What this task involves - Transcribe, word for word, the line containing "black cross: (259, 424) -> (135, 285), moved" and each line following it through the end of the listing below. Omit all other lines.
BEGIN Stored data
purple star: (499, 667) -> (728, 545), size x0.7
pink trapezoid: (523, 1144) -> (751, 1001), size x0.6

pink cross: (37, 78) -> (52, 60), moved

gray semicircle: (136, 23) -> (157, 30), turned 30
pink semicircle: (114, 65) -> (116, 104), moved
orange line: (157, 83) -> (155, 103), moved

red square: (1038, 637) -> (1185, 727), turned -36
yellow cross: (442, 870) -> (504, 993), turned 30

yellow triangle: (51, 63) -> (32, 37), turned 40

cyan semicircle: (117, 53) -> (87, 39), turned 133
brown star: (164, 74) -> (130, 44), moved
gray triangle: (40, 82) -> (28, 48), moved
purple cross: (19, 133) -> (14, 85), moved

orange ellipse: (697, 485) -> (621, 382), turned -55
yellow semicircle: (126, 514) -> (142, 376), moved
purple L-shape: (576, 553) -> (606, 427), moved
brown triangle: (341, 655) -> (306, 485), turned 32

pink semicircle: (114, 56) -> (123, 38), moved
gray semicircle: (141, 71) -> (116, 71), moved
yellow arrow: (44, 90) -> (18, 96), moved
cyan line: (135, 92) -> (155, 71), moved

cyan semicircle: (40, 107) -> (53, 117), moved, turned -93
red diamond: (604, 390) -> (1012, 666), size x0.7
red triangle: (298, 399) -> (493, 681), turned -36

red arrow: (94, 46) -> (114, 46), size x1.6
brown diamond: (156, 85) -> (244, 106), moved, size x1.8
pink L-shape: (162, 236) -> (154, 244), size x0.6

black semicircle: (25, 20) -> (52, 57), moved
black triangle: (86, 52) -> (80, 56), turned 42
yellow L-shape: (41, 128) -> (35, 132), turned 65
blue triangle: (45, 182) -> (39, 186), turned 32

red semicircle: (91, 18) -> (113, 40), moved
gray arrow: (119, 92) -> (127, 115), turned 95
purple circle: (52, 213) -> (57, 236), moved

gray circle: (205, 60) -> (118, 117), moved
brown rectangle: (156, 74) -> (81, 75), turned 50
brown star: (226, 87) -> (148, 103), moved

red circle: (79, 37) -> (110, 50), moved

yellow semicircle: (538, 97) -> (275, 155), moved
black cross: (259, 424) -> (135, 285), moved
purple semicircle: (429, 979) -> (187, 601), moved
END Stored data
Response to the task -
black cross: (259, 424) -> (135, 285), moved
purple semicircle: (429, 979) -> (187, 601), moved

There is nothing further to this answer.